:: REQUIREMENT ::
Below are the entries to work from; restate word for word the portion that opens with the line containing "(341, 267) = (473, 402): grey" and closes with the line containing "(447, 213) = (412, 302): green", keeping both.

:: DATA SUPPLIED ::
_____
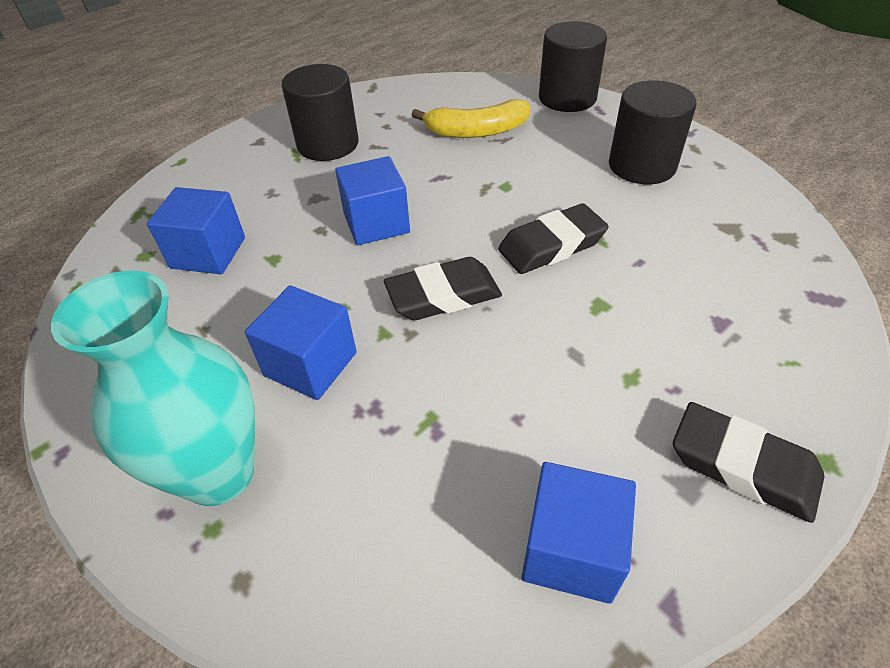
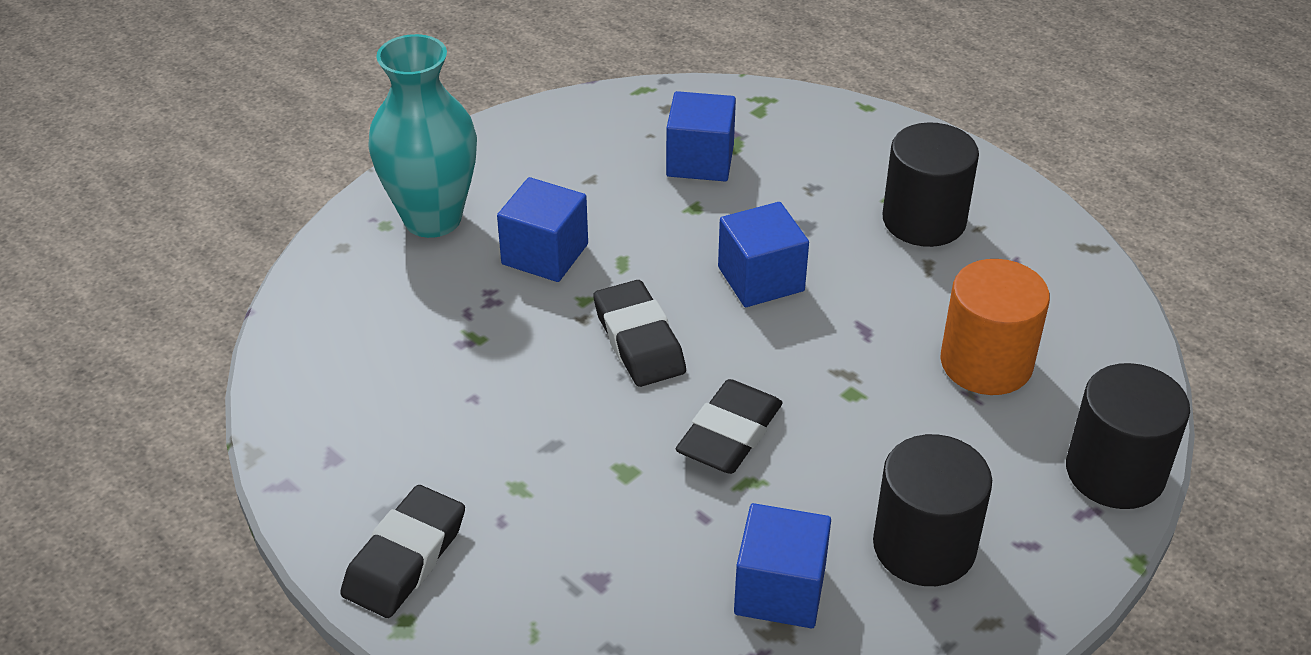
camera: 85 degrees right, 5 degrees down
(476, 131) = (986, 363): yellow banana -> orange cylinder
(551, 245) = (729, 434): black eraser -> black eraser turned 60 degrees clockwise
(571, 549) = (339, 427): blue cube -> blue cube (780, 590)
_____
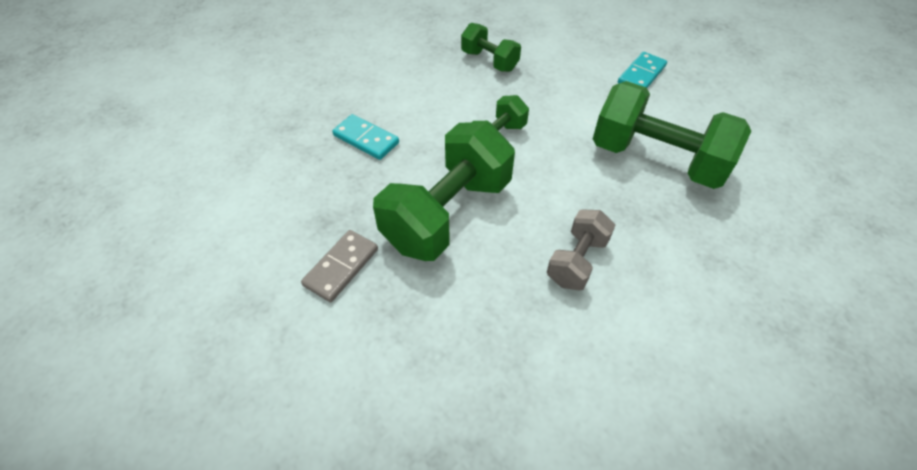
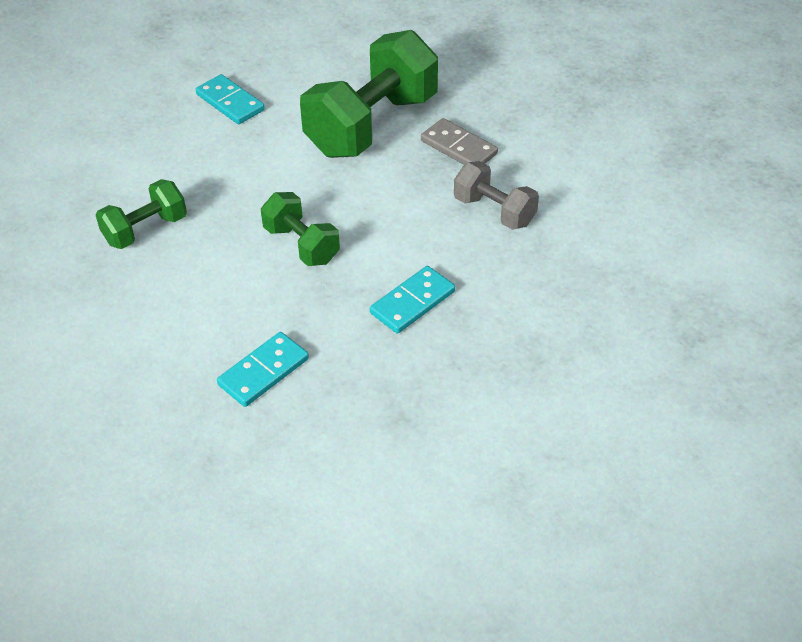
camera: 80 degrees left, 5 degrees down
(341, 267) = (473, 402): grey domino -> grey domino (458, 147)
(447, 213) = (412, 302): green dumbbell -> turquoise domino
_____
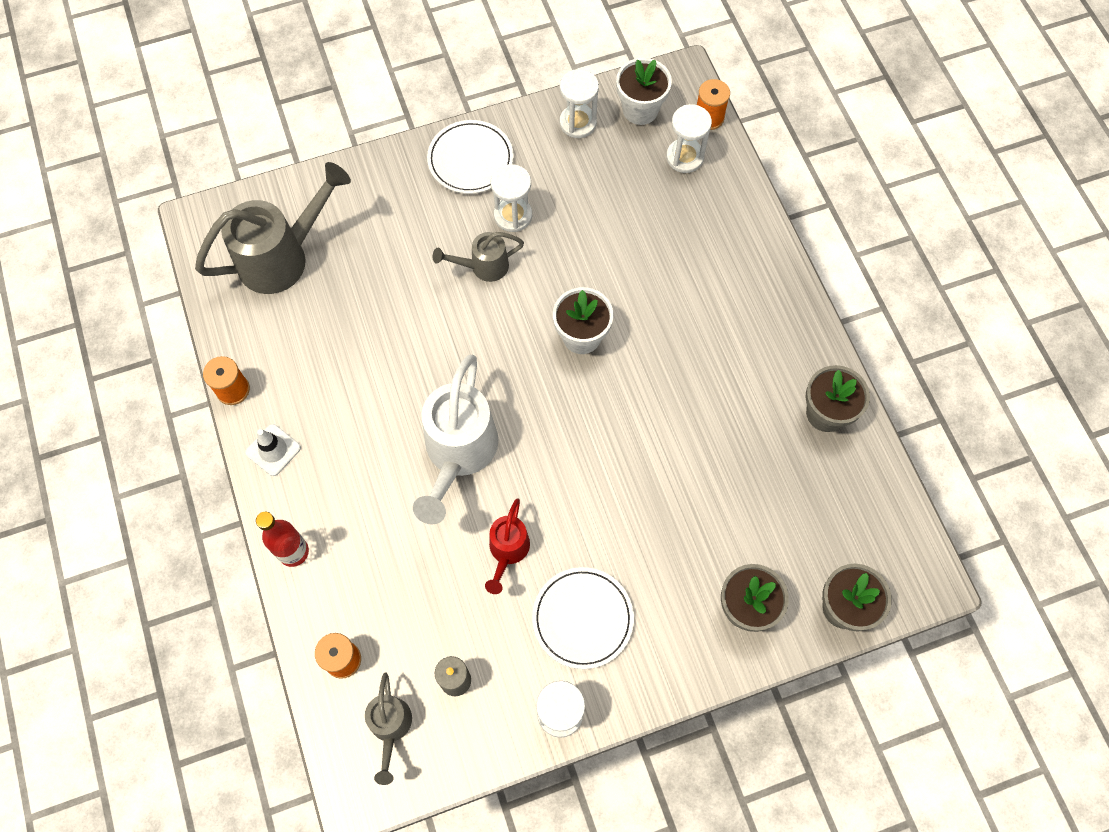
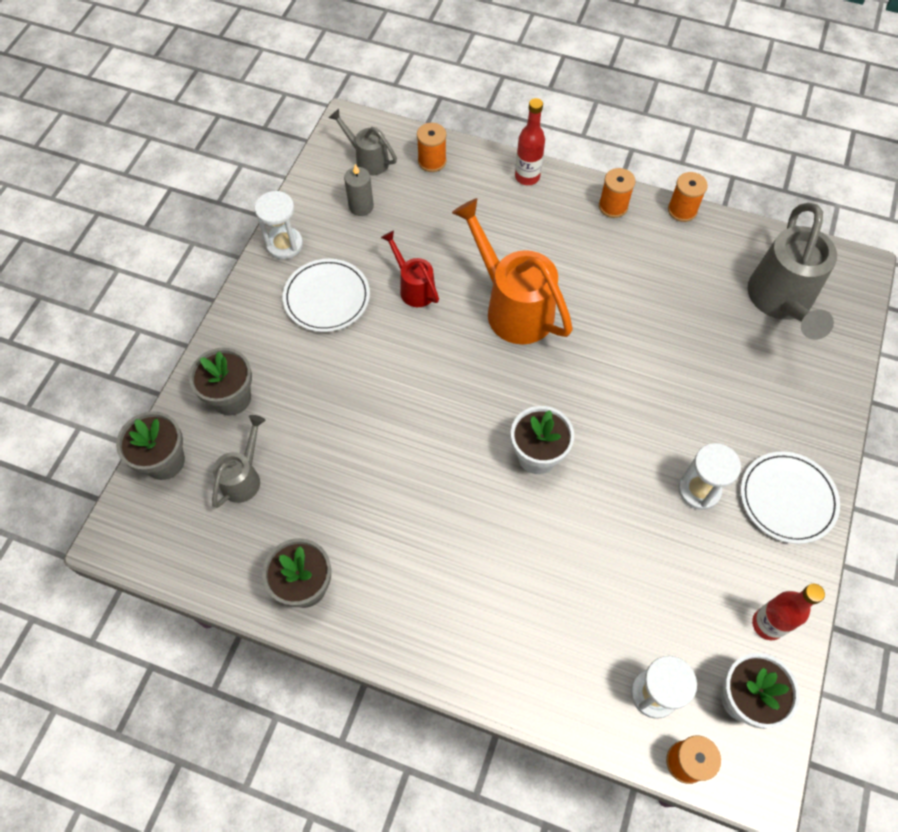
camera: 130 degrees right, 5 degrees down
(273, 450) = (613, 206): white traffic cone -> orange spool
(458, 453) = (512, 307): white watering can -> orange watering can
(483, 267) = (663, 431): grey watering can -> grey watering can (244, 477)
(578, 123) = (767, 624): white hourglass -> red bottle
_____
:: EXPECTED ANSWER ::
(341, 267) = (473, 402): grey domino -> grey domino (458, 147)
(447, 213) = (412, 302): green dumbbell -> turquoise domino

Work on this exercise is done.